╭─ Dataset

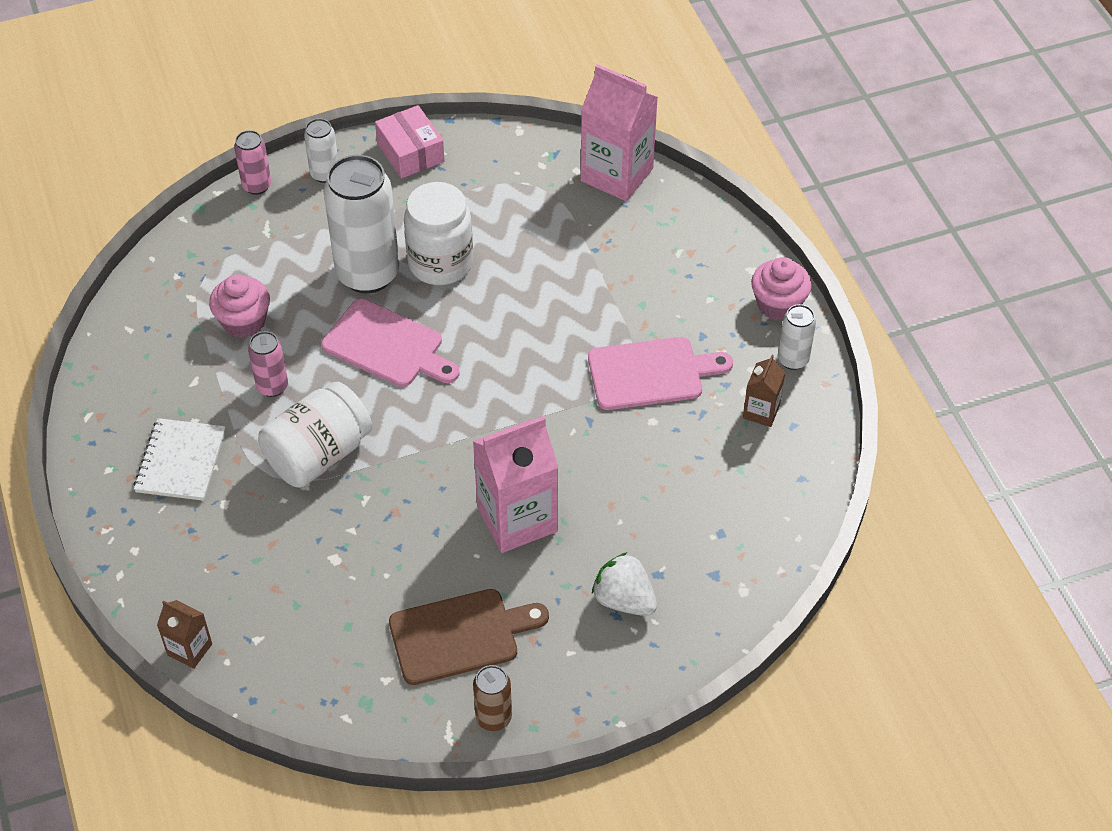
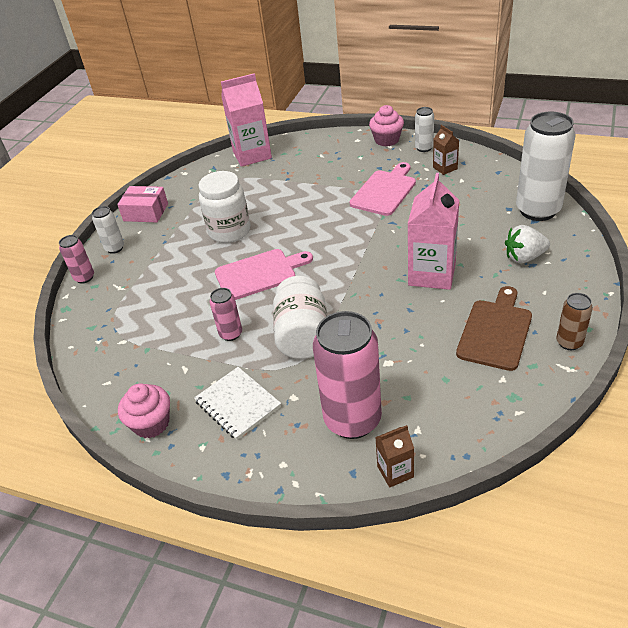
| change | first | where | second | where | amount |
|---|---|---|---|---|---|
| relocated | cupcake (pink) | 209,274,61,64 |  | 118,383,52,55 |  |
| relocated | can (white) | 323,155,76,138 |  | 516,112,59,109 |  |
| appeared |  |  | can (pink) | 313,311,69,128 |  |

╰─

■ **Assignment**
The copy you give must repeat each record character for character, but it must not include the pictures.

■ **Exercise result**
| change | first | where | second | where | amount |
|---|---|---|---|---|---|
| relocated | cupcake (pink) | 209,274,61,64 |  | 118,383,52,55 |  |
| relocated | can (white) | 323,155,76,138 |  | 516,112,59,109 |  |
| appeared |  |  | can (pink) | 313,311,69,128 |  |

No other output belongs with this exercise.